Task instructions: Return, word for word, the line that contains "(455, 125) = (329, 154): blue" and every line after it through the end of the records.

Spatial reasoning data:

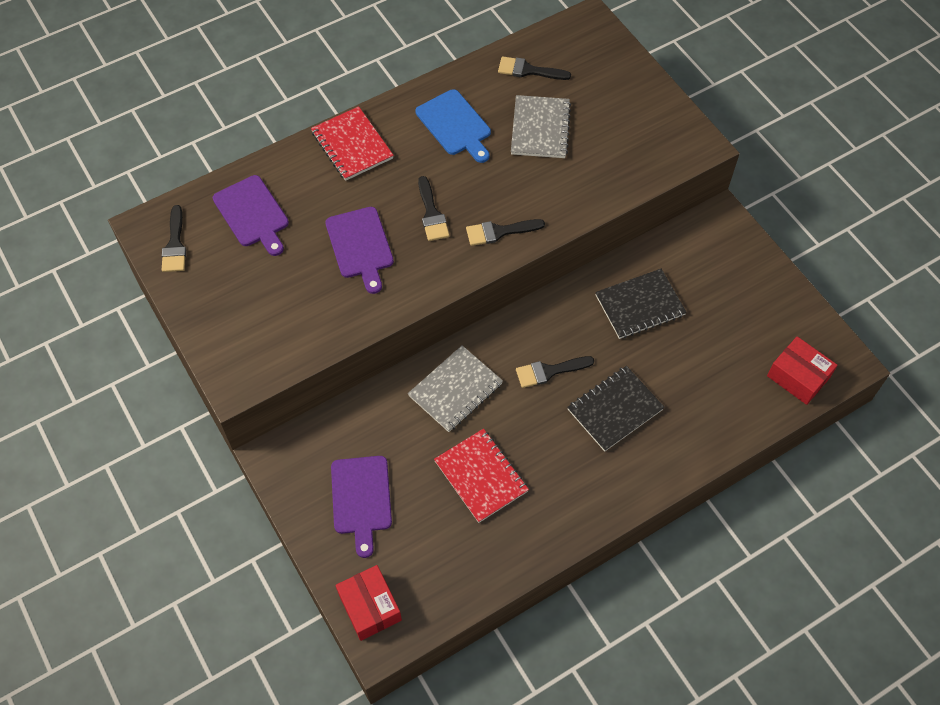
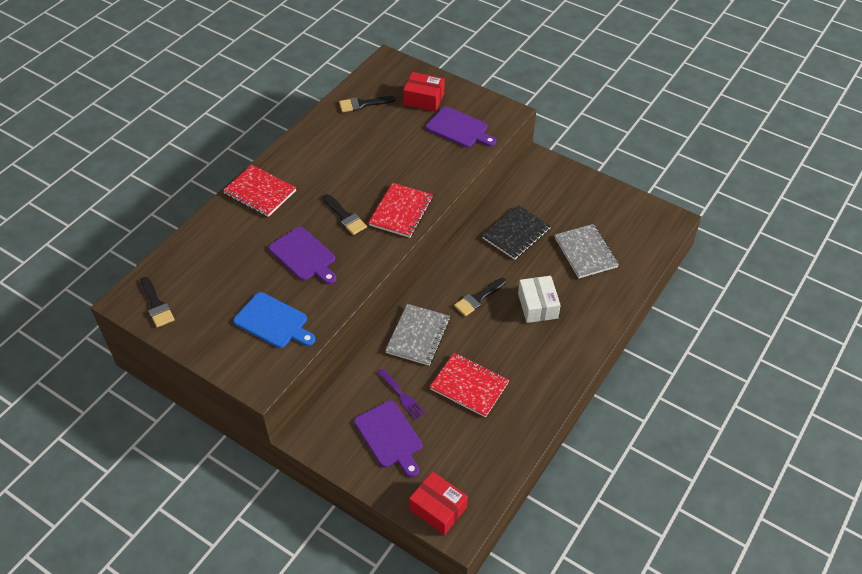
camera: 25 degrees left, 10 degrees down
(253, 214) = (208, 263): purple cutting board -> purple cutting board (459, 128)
(400, 456) = (402, 396): none -> purple fork
(455, 125) = (329, 154): blue cutting board -> blue cutting board (273, 321)
(499, 232) = (401, 212): black brush -> red notebook
(540, 128) = (392, 137): grey notebook -> grey notebook (585, 252)
(615, 409) = (537, 306): black notebook -> white box
(798, 377) = (646, 240): red box -> red box (424, 99)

Response below:
(455, 125) = (329, 154): blue cutting board -> blue cutting board (273, 321)
(499, 232) = (401, 212): black brush -> red notebook
(540, 128) = (392, 137): grey notebook -> grey notebook (585, 252)
(615, 409) = (537, 306): black notebook -> white box
(798, 377) = (646, 240): red box -> red box (424, 99)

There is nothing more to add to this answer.